> **Problem description**:
The answer must be an exact copy of the records, with no pictures in it.

> **The records**:
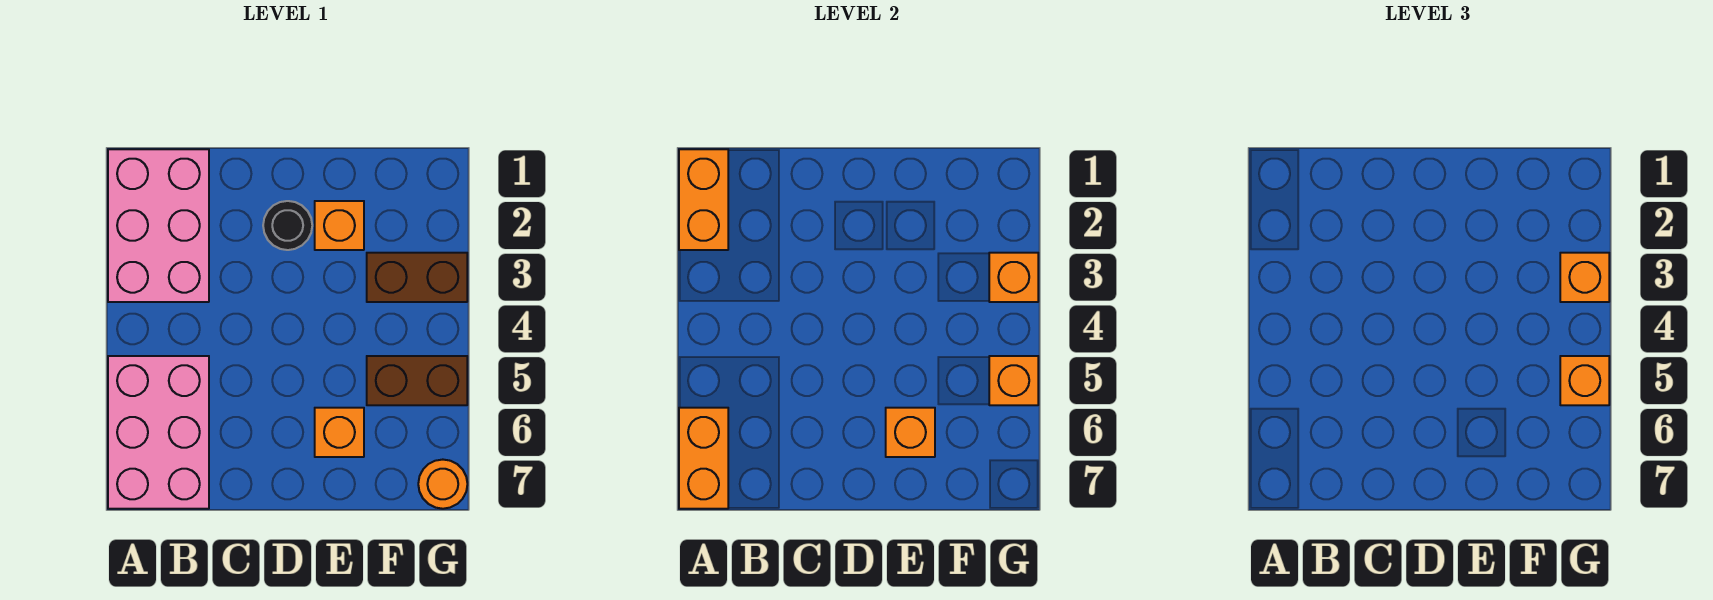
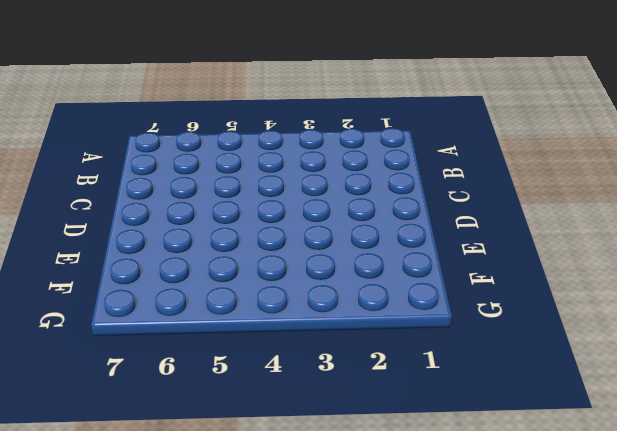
none -> pink brick A1:B3 level 1
none -> pink brick A5:B7 level 1
none -> black round brick D2 level 1

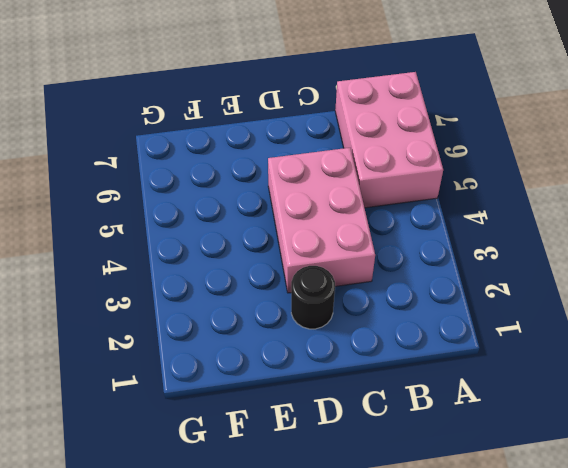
pink brick C3:D5 level 1 -> pink brick A1:B3 level 1
none -> orange brick E2 level 1
none -> orange brick E6 level 1
none -> brown brick F3:G3 level 1

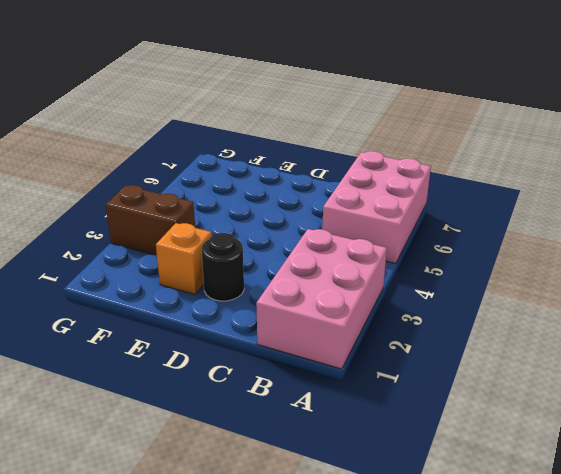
none -> orange brick E6 level 1
none -> brown brick F5:G5 level 1
none -> orange round brick G7 level 1

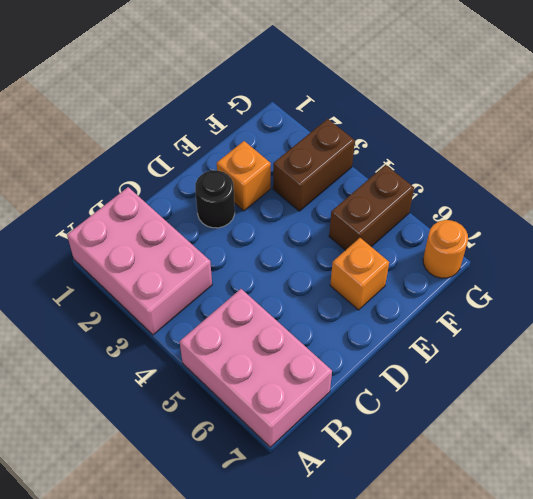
none -> orange brick A1:A2 level 2
none -> orange brick A6:A7 level 2
none -> orange brick E6 level 2

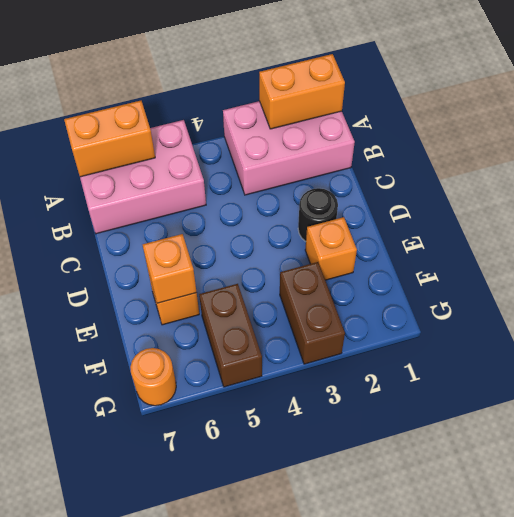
none -> orange brick G3 level 2
none -> orange brick G5 level 2
none -> orange brick G3 level 3

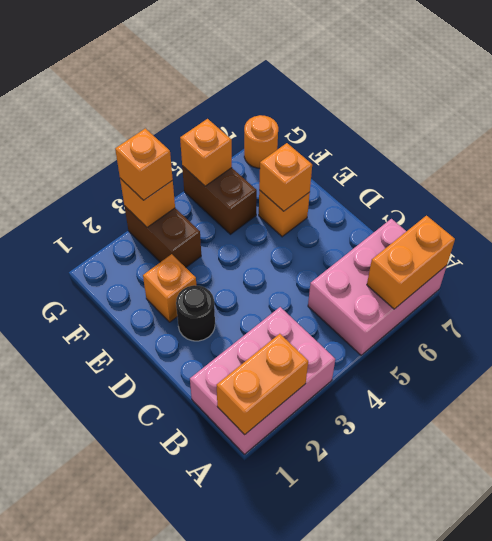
none -> orange brick G5 level 3

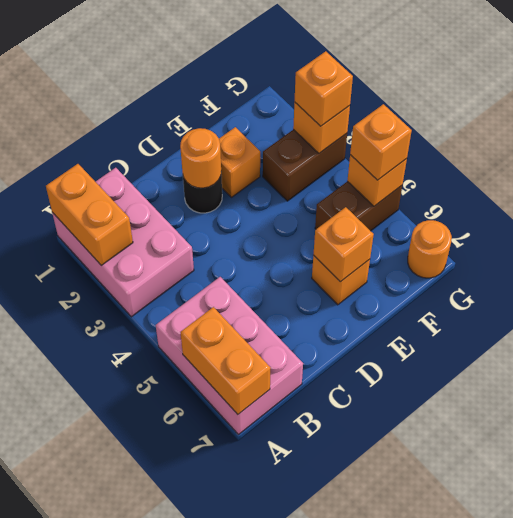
orange round brick D2 level 2 -> none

> **Problem solution**:
none -> pink brick A1:B3 level 1
none -> pink brick A5:B7 level 1
none -> black round brick D2 level 1

pink brick C3:D5 level 1 -> pink brick A1:B3 level 1
none -> orange brick E2 level 1
none -> orange brick E6 level 1
none -> brown brick F3:G3 level 1

none -> orange brick E6 level 1
none -> brown brick F5:G5 level 1
none -> orange round brick G7 level 1

none -> orange brick A1:A2 level 2
none -> orange brick A6:A7 level 2
none -> orange brick E6 level 2

none -> orange brick G3 level 2
none -> orange brick G5 level 2
none -> orange brick G3 level 3

none -> orange brick G5 level 3

orange round brick D2 level 2 -> none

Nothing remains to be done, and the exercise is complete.